### WORK INSTRUCTION
Could you set down exactly the lines of the data below, starting at the one that holds "The second view lost the violet_sewing_button" and ending at the one that holds "The size of the rose-pink_bowl", both included, and only those?

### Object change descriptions
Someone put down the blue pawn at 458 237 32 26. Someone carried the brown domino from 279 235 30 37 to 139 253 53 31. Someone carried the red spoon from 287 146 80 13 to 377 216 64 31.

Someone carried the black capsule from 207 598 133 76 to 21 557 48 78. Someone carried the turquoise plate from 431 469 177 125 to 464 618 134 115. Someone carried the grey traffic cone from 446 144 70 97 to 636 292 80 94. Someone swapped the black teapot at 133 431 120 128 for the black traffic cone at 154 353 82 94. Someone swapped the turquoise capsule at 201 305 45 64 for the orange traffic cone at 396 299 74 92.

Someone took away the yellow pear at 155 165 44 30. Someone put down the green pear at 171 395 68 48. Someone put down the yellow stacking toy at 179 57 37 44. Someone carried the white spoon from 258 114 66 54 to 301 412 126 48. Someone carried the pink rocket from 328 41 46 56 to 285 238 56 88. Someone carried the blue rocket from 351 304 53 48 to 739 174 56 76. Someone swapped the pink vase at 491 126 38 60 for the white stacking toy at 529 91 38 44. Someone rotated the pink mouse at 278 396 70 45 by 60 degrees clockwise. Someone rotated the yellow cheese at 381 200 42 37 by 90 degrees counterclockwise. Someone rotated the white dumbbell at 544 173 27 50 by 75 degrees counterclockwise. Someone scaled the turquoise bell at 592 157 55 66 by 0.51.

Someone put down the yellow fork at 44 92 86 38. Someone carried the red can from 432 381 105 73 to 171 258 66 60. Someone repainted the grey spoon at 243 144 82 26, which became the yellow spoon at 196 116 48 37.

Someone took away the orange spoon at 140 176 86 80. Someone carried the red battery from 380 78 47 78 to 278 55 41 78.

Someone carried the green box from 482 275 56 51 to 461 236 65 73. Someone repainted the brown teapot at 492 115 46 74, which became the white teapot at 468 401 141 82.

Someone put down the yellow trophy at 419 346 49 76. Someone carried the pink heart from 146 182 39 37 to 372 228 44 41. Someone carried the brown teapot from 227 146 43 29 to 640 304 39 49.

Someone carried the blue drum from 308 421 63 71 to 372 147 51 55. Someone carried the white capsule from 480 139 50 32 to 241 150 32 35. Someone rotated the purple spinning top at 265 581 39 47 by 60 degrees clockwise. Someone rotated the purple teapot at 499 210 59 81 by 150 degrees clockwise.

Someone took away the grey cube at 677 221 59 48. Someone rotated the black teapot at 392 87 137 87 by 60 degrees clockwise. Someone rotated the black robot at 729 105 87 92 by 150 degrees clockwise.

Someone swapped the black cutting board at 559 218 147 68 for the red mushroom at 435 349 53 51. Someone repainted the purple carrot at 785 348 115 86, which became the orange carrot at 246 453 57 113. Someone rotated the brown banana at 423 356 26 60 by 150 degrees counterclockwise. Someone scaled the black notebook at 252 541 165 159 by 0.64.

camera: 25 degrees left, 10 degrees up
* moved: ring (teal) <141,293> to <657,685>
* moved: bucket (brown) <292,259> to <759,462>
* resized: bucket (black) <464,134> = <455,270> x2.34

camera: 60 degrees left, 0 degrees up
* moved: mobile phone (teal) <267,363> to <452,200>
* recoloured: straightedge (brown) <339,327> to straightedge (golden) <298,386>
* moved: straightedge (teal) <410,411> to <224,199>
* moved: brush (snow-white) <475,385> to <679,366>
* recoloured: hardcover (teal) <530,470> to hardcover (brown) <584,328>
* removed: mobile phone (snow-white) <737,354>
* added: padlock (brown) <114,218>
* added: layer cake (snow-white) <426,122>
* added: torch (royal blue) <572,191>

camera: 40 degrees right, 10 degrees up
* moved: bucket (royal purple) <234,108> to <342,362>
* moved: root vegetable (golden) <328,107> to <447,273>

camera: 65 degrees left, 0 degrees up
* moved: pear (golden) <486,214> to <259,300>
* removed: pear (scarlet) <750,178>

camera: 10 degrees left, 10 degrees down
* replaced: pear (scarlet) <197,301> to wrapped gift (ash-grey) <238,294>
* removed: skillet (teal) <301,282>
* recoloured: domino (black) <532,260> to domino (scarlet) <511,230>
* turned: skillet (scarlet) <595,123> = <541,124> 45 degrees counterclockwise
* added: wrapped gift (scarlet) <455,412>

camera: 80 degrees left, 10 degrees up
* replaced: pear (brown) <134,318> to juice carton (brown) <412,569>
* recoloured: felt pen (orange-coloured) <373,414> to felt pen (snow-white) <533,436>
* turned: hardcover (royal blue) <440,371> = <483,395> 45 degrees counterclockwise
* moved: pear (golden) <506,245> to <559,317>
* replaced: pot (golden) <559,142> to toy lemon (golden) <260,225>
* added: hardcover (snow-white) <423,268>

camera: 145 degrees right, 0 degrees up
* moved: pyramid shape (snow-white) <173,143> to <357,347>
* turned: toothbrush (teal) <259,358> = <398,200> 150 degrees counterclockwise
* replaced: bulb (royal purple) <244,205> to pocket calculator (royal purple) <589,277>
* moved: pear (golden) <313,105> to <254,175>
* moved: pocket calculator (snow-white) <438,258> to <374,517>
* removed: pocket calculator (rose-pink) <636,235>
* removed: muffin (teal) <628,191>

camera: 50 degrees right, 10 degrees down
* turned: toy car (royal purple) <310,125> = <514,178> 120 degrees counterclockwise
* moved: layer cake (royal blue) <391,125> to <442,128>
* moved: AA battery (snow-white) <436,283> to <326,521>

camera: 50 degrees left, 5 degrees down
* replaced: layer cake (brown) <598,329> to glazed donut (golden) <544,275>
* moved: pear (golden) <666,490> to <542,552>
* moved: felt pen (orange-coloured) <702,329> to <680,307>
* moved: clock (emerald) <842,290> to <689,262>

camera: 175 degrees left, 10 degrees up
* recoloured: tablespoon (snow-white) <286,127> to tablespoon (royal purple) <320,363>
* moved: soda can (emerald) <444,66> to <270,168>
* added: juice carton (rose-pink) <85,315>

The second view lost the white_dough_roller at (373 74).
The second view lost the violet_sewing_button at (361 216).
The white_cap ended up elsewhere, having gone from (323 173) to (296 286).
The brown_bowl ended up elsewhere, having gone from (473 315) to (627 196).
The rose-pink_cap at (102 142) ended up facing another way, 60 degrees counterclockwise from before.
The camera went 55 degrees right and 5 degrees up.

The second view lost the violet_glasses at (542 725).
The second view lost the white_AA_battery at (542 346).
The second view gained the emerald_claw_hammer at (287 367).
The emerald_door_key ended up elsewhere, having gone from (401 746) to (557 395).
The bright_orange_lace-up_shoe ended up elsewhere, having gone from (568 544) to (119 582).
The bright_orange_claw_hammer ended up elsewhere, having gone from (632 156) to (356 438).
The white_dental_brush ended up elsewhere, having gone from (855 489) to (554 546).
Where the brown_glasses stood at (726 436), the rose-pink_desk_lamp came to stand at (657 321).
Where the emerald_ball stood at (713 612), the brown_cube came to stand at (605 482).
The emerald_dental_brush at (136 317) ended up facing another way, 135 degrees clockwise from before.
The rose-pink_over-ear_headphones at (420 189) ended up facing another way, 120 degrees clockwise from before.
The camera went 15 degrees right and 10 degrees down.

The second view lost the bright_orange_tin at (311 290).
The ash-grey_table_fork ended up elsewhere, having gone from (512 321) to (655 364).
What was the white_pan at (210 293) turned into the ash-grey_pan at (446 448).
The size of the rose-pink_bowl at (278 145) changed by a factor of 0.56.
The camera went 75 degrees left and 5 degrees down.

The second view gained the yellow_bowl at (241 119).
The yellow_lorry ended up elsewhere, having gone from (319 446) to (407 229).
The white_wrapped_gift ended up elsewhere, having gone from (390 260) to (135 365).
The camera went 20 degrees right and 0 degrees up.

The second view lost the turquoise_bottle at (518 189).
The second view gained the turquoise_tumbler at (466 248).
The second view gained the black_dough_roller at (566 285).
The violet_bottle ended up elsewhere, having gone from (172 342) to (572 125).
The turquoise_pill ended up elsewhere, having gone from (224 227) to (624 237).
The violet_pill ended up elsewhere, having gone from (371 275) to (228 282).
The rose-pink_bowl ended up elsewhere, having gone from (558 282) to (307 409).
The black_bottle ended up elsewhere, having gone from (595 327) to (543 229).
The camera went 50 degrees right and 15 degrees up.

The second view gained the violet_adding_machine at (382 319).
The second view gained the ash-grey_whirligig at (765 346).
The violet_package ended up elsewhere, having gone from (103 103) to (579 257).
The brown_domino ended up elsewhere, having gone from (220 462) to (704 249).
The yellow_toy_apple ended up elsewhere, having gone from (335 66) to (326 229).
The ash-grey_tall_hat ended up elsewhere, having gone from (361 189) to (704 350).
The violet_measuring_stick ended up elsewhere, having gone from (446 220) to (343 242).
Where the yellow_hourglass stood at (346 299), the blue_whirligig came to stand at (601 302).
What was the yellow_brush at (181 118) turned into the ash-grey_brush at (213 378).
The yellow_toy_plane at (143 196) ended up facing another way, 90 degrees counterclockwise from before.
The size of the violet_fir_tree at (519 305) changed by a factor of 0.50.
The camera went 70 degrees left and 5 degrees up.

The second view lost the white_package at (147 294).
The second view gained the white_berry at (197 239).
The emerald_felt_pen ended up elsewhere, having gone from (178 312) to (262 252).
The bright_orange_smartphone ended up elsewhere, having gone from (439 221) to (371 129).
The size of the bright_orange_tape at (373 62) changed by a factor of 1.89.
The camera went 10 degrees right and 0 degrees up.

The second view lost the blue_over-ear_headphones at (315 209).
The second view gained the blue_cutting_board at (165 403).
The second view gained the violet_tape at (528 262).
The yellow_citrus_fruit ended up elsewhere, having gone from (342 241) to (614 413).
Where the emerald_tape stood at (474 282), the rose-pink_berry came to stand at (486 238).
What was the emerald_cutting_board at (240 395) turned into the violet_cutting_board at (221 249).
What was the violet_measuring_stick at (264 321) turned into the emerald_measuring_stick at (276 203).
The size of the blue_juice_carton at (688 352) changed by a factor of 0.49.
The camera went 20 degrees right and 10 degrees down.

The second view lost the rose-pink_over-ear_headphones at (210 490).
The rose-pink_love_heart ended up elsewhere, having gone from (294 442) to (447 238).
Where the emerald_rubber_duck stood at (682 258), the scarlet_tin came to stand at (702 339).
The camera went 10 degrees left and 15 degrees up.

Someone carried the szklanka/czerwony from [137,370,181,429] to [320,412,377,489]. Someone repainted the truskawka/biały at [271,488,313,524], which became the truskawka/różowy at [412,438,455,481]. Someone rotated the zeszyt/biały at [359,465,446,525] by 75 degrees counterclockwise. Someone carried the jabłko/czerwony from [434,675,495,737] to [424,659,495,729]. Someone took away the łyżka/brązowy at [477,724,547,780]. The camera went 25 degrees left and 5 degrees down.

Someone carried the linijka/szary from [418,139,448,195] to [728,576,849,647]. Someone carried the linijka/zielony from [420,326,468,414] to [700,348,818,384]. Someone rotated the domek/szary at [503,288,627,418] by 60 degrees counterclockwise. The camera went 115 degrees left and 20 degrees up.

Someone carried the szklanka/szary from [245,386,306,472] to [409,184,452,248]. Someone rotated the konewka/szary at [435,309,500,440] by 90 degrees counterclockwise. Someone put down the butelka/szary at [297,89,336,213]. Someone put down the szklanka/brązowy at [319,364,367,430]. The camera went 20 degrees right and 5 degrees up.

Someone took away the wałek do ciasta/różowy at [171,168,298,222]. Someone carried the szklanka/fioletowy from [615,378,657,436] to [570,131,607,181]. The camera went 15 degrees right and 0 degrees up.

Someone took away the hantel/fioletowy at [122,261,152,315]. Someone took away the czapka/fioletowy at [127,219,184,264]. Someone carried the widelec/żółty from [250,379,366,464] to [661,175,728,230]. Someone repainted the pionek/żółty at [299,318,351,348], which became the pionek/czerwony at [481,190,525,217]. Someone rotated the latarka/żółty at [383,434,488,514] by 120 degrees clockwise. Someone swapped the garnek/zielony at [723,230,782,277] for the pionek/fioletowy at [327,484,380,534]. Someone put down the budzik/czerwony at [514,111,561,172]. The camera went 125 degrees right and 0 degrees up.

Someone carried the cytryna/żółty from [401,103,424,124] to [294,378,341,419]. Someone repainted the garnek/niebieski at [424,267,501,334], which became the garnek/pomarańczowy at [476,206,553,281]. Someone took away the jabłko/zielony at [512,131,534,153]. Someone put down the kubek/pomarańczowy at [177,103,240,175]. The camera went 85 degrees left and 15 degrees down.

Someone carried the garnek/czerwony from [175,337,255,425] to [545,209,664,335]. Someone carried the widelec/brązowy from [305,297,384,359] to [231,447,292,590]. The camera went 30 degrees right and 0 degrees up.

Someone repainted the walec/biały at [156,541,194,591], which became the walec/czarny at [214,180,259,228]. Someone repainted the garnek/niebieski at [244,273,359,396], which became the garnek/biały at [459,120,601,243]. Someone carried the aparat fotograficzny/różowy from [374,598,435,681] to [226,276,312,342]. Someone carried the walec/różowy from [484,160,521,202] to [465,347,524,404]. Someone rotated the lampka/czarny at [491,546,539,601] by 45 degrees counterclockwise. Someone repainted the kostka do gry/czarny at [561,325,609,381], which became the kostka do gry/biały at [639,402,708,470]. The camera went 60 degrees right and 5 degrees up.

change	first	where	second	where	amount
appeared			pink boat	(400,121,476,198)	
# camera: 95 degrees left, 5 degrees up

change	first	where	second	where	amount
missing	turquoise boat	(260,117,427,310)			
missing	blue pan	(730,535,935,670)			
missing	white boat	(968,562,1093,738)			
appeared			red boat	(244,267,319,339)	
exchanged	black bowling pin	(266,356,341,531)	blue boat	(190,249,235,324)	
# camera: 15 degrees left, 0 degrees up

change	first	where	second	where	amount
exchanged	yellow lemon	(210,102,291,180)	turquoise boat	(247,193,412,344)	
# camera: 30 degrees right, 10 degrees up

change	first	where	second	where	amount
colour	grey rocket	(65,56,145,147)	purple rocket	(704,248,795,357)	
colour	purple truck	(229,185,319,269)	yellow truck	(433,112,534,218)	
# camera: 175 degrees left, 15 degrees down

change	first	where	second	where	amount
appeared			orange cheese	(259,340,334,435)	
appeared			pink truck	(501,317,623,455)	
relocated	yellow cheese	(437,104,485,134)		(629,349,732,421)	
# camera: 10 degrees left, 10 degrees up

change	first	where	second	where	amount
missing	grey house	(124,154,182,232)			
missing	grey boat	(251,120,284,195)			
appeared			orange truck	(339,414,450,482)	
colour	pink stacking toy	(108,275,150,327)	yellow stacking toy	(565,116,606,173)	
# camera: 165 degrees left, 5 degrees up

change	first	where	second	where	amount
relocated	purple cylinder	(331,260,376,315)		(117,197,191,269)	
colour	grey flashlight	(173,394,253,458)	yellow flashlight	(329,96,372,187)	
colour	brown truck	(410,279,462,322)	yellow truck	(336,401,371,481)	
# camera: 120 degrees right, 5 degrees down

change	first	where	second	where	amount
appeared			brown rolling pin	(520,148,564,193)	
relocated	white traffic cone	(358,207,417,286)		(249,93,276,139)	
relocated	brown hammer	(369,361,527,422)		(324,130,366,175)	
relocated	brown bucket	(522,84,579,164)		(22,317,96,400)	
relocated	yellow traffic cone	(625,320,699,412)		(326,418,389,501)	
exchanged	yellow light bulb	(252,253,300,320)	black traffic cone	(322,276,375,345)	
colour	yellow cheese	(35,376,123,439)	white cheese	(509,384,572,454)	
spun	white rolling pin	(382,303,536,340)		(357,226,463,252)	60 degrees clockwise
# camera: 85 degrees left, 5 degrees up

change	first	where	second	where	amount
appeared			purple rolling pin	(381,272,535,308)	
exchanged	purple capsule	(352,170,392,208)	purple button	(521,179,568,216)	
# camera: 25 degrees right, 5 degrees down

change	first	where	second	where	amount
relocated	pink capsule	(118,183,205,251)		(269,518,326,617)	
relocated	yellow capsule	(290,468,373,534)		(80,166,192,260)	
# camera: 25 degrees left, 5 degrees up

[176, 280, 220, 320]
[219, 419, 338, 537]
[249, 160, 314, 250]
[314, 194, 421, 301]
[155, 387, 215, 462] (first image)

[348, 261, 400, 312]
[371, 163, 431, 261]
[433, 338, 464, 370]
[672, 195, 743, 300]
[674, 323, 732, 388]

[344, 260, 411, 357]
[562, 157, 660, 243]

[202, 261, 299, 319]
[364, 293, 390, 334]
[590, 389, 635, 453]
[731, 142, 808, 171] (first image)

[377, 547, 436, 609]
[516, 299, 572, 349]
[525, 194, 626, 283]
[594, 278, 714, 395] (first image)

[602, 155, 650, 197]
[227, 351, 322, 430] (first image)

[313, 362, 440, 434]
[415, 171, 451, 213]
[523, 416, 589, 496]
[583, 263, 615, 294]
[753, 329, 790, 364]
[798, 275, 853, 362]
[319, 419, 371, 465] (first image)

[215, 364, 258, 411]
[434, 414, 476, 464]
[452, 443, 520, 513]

### PROBLEM SOLUTION
The second view lost the violet_sewing_button at (361 216).
The white_cap ended up elsewhere, having gone from (323 173) to (296 286).
The brown_bowl ended up elsewhere, having gone from (473 315) to (627 196).
The rose-pink_cap at (102 142) ended up facing another way, 60 degrees counterclockwise from before.
The camera went 55 degrees right and 5 degrees up.

The second view lost the violet_glasses at (542 725).
The second view lost the white_AA_battery at (542 346).
The second view gained the emerald_claw_hammer at (287 367).
The emerald_door_key ended up elsewhere, having gone from (401 746) to (557 395).
The bright_orange_lace-up_shoe ended up elsewhere, having gone from (568 544) to (119 582).
The bright_orange_claw_hammer ended up elsewhere, having gone from (632 156) to (356 438).
The white_dental_brush ended up elsewhere, having gone from (855 489) to (554 546).
Where the brown_glasses stood at (726 436), the rose-pink_desk_lamp came to stand at (657 321).
Where the emerald_ball stood at (713 612), the brown_cube came to stand at (605 482).
The emerald_dental_brush at (136 317) ended up facing another way, 135 degrees clockwise from before.
The rose-pink_over-ear_headphones at (420 189) ended up facing another way, 120 degrees clockwise from before.
The camera went 15 degrees right and 10 degrees down.

The second view lost the bright_orange_tin at (311 290).
The ash-grey_table_fork ended up elsewhere, having gone from (512 321) to (655 364).
What was the white_pan at (210 293) turned into the ash-grey_pan at (446 448).
The size of the rose-pink_bowl at (278 145) changed by a factor of 0.56.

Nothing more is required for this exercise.